§ **Task brief**:
Instruction for the entries that follow: retype exactly the lines from the line with "building: none -> [67,179,134,235]" to the line with "building: [116,391,199,468] -> none", both included, and omit all others.

§ **Entries supplied**:
____________________
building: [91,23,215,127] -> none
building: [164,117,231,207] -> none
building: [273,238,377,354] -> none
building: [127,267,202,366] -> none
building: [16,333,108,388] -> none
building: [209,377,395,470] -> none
____________________
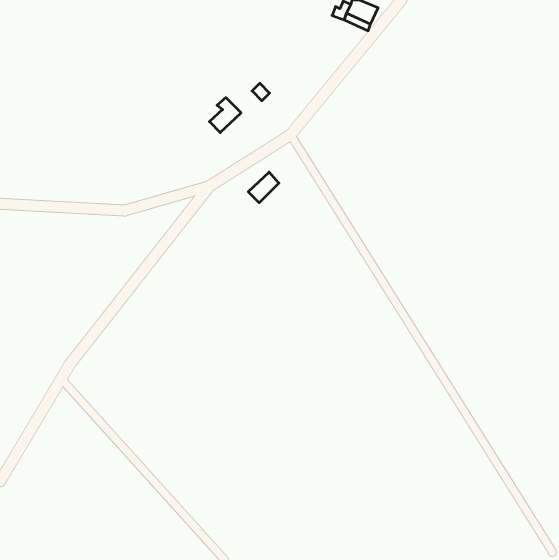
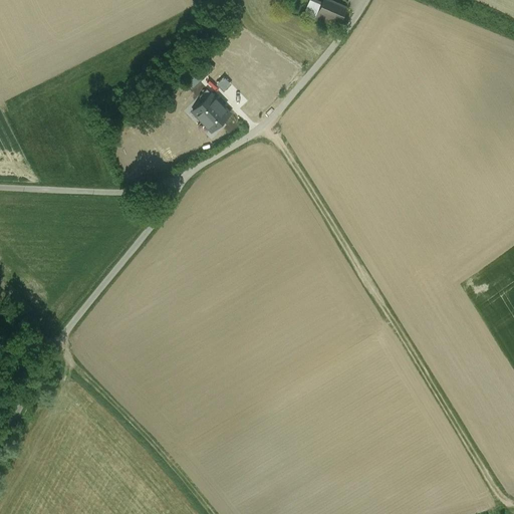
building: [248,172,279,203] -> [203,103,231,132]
____________________
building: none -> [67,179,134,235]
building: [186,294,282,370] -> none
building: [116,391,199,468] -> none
____________________
§ **Result of this task**:
building: none -> [67,179,134,235]
building: [186,294,282,370] -> none
building: [116,391,199,468] -> none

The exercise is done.